> _Task prompt_:
Write every line below out again, exactly as given, but leave out the pictures.

━━ Exercise inputs ━━

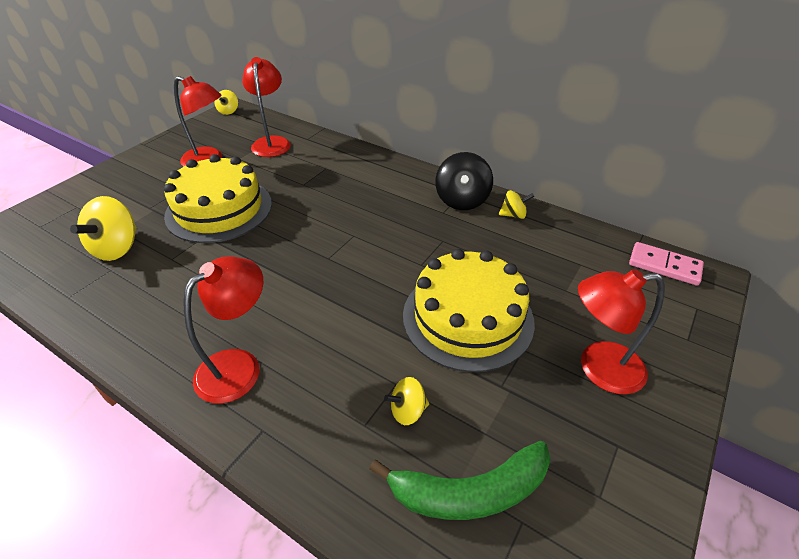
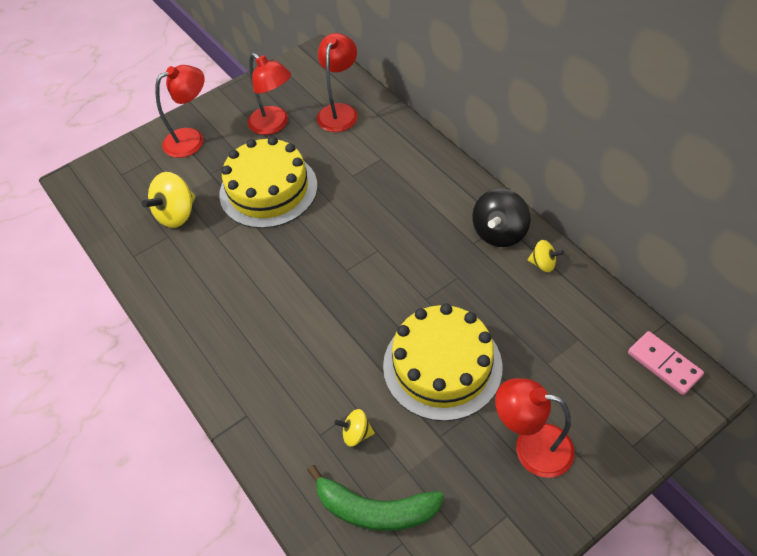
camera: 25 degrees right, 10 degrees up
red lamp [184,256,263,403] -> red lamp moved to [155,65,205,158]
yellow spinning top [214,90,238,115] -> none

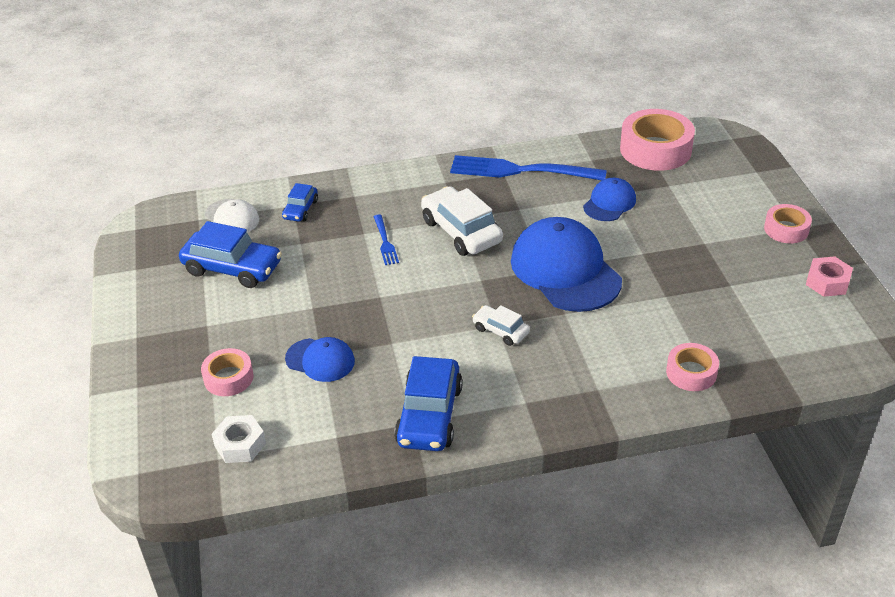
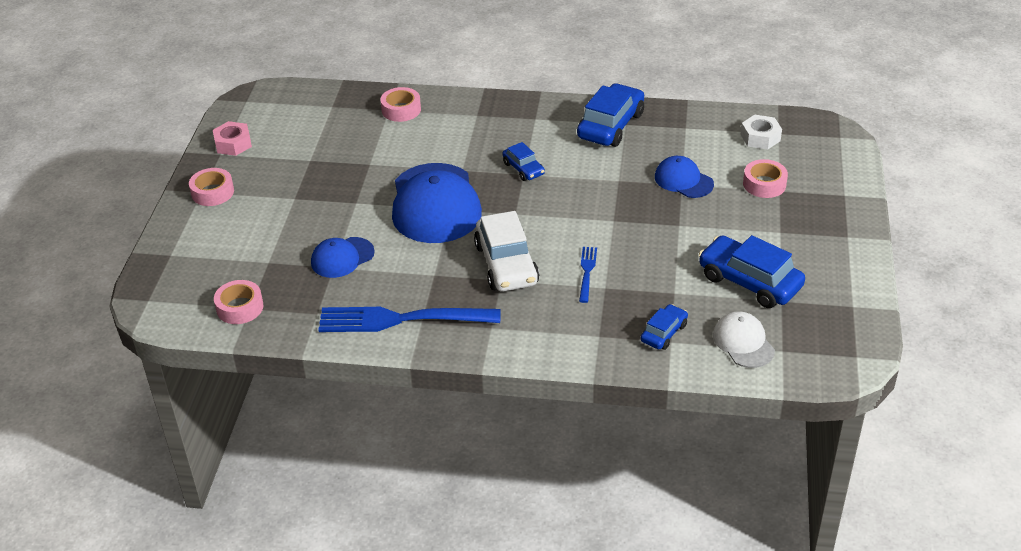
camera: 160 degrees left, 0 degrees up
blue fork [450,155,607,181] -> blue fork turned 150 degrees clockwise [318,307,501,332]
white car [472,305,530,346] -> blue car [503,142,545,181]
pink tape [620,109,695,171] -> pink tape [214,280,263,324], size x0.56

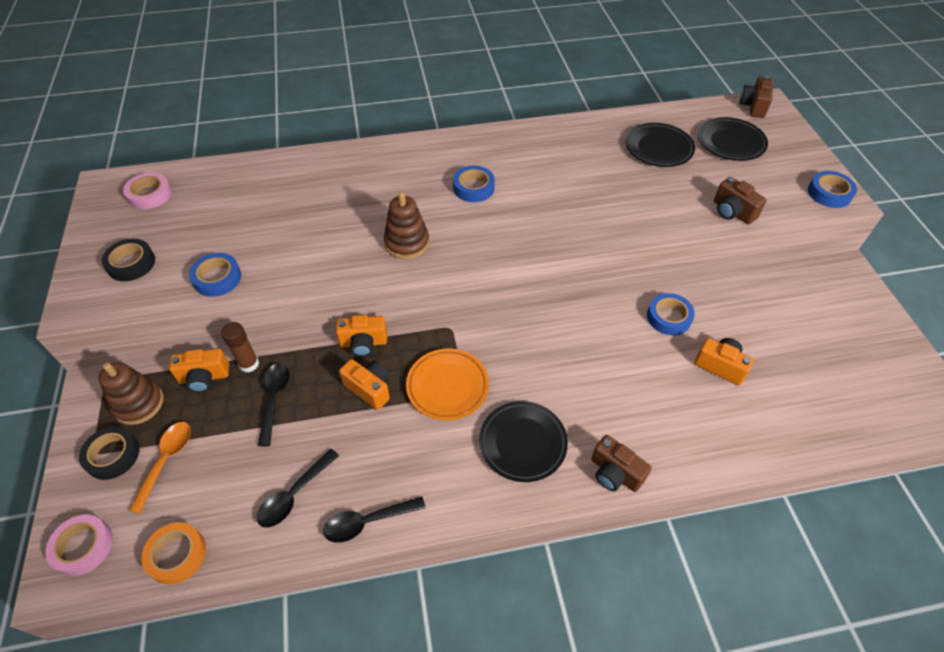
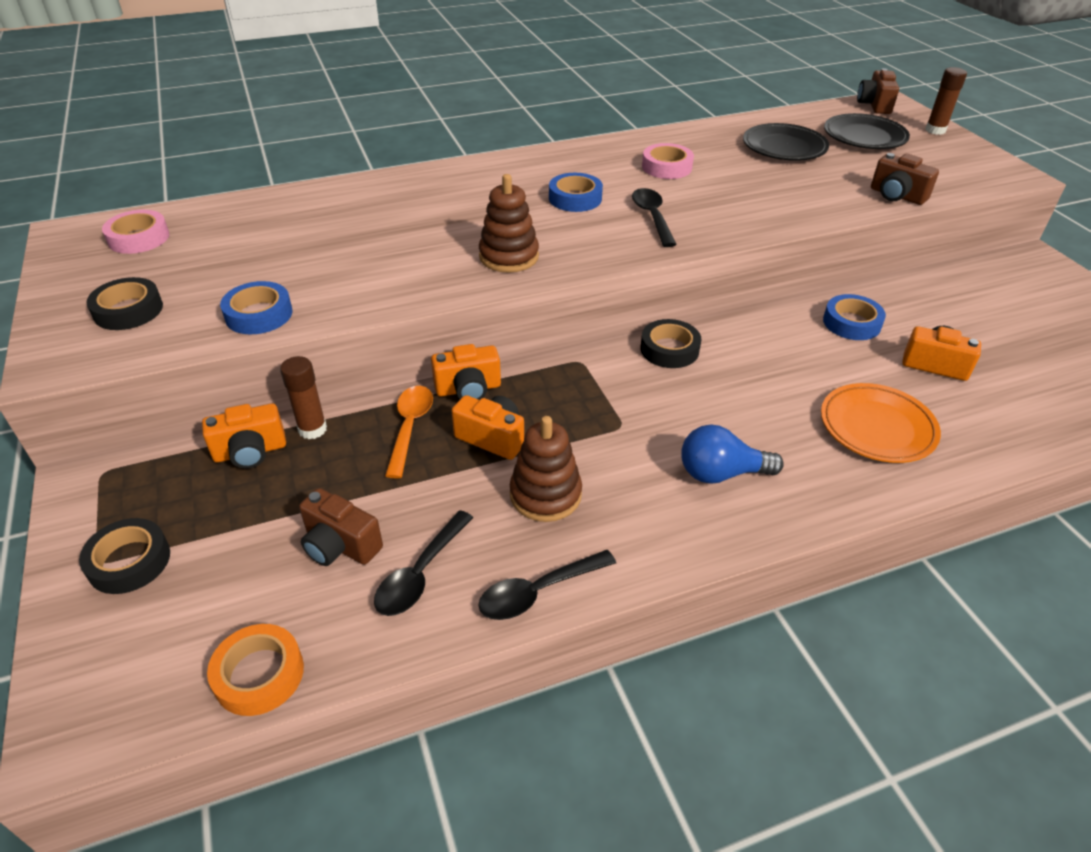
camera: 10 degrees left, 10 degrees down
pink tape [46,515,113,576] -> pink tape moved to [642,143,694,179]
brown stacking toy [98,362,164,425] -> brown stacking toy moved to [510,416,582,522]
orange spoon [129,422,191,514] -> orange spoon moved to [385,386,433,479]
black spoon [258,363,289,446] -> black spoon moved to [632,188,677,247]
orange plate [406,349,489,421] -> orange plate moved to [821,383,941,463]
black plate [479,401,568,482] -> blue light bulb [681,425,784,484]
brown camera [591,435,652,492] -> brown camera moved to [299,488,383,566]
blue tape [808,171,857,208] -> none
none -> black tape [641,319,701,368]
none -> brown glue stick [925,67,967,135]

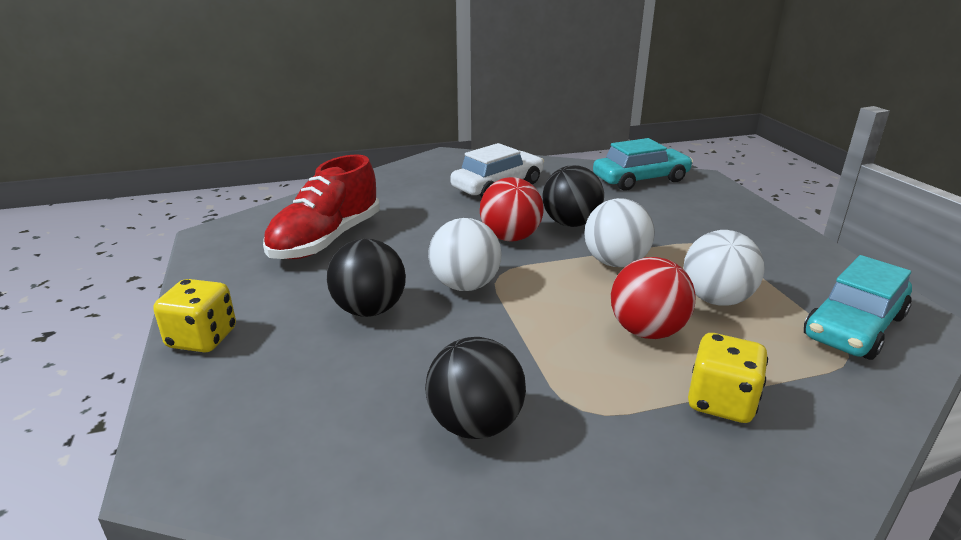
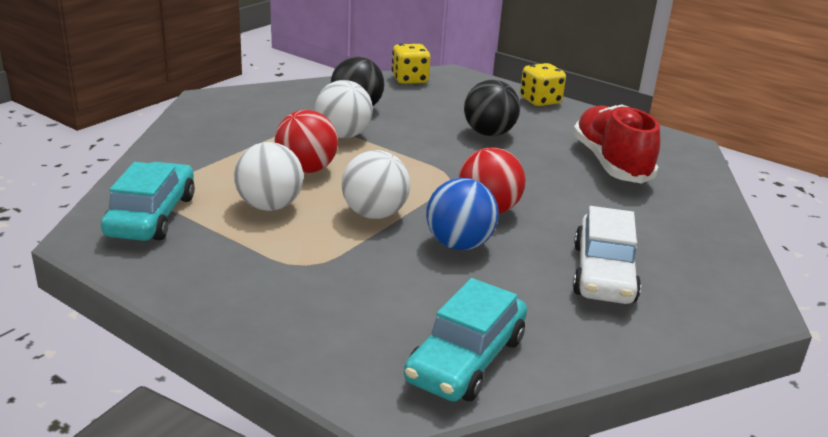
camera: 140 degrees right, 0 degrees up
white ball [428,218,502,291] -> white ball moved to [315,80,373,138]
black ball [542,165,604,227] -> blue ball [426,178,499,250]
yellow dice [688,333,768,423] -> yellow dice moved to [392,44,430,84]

━━━

> _The answer_:
camera: 25 degrees right, 10 degrees up
red lamp [184,256,263,403] -> red lamp moved to [155,65,205,158]
yellow spinning top [214,90,238,115] -> none

camera: 160 degrees left, 0 degrees up
blue fork [450,155,607,181] -> blue fork turned 150 degrees clockwise [318,307,501,332]
white car [472,305,530,346] -> blue car [503,142,545,181]
pink tape [620,109,695,171] -> pink tape [214,280,263,324], size x0.56

camera: 10 degrees left, 10 degrees down
pink tape [46,515,113,576] -> pink tape moved to [642,143,694,179]
brown stacking toy [98,362,164,425] -> brown stacking toy moved to [510,416,582,522]
orange spoon [129,422,191,514] -> orange spoon moved to [385,386,433,479]
black spoon [258,363,289,446] -> black spoon moved to [632,188,677,247]
orange plate [406,349,489,421] -> orange plate moved to [821,383,941,463]
black plate [479,401,568,482] -> blue light bulb [681,425,784,484]
brown camera [591,435,652,492] -> brown camera moved to [299,488,383,566]
blue tape [808,171,857,208] -> none
none -> black tape [641,319,701,368]
none -> brown glue stick [925,67,967,135]

camera: 140 degrees right, 0 degrees up
white ball [428,218,502,291] -> white ball moved to [315,80,373,138]
black ball [542,165,604,227] -> blue ball [426,178,499,250]
yellow dice [688,333,768,423] -> yellow dice moved to [392,44,430,84]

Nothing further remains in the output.